EXERCISE DETAILS. Nothing but the records themselves, exactly as written and free of pictures, should appear in your response.

※ ※ ※

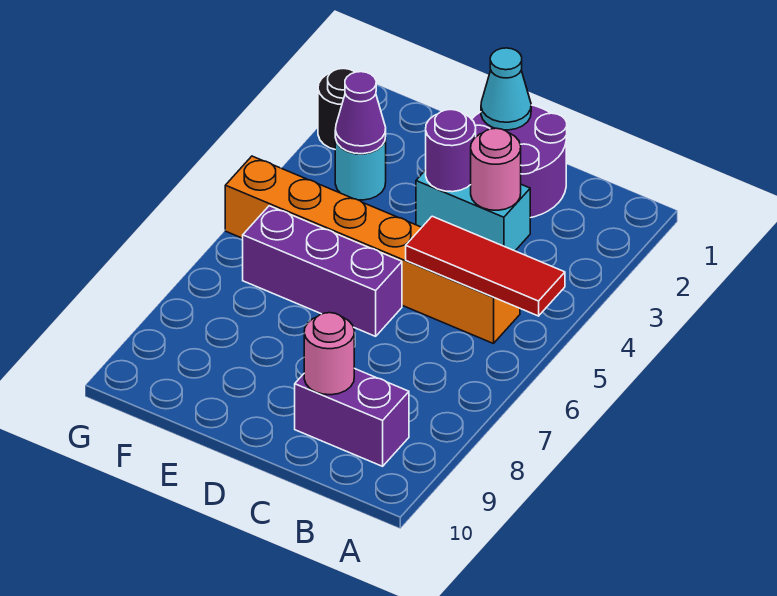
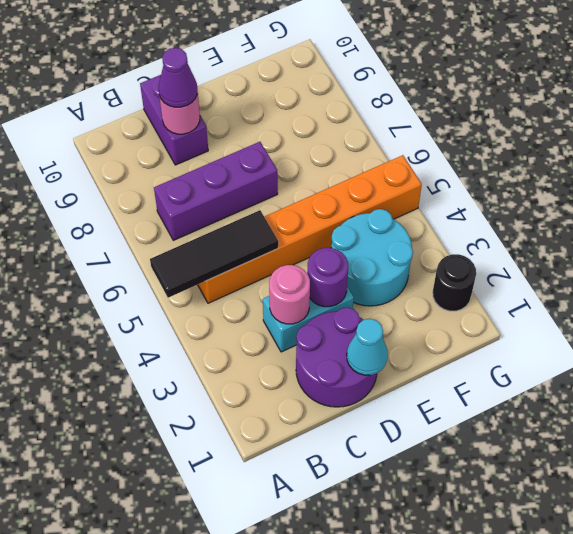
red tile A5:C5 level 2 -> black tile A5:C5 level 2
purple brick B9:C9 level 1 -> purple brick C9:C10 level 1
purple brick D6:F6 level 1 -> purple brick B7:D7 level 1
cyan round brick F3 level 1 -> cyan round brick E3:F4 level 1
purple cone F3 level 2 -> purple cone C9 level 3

※ ※ ※

ANSWER TO THE PROBLEM.
red tile A5:C5 level 2 -> black tile A5:C5 level 2
purple brick B9:C9 level 1 -> purple brick C9:C10 level 1
purple brick D6:F6 level 1 -> purple brick B7:D7 level 1
cyan round brick F3 level 1 -> cyan round brick E3:F4 level 1
purple cone F3 level 2 -> purple cone C9 level 3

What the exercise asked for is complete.